**PROVIDED RECORDS:**
╭──
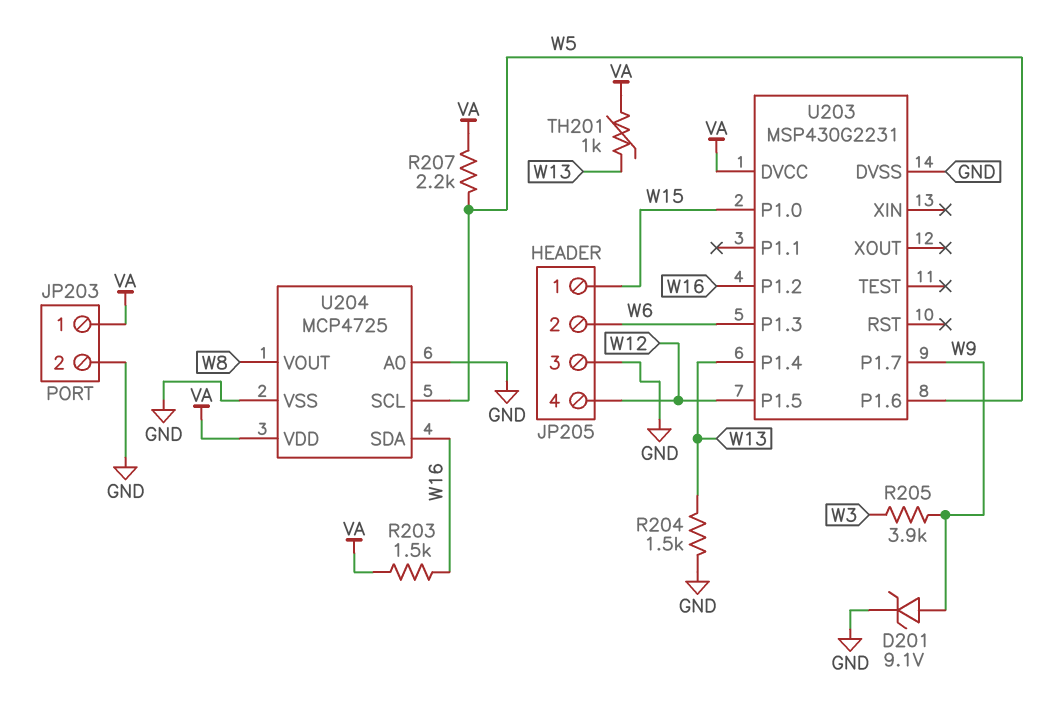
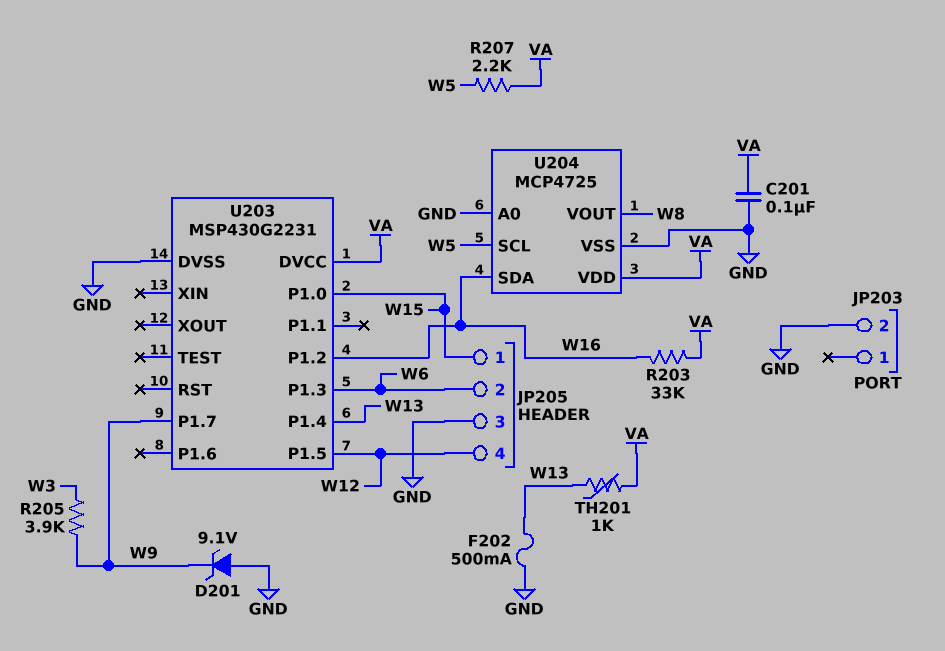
C201: none -> 100nF (GND, VA)
D201: zener 9.1V (A W9, K GND) -> zener 9.1V (A GND, K W9)
F202: none -> 500mA (GND, W13)
JP203 pin 1: VA -> none
R203: 1.5k (VA, W16) -> 33k (VA, W16)
R204: 1.5k (GND, W13) -> none
U203 pin P1.6: W5 -> none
╰──
**PROMPT:** Extract every line above containing the word "none".

**RESULT OF THE TASK:**
C201: none -> 100nF (GND, VA)
F202: none -> 500mA (GND, W13)
JP203 pin 1: VA -> none
R204: 1.5k (GND, W13) -> none
U203 pin P1.6: W5 -> none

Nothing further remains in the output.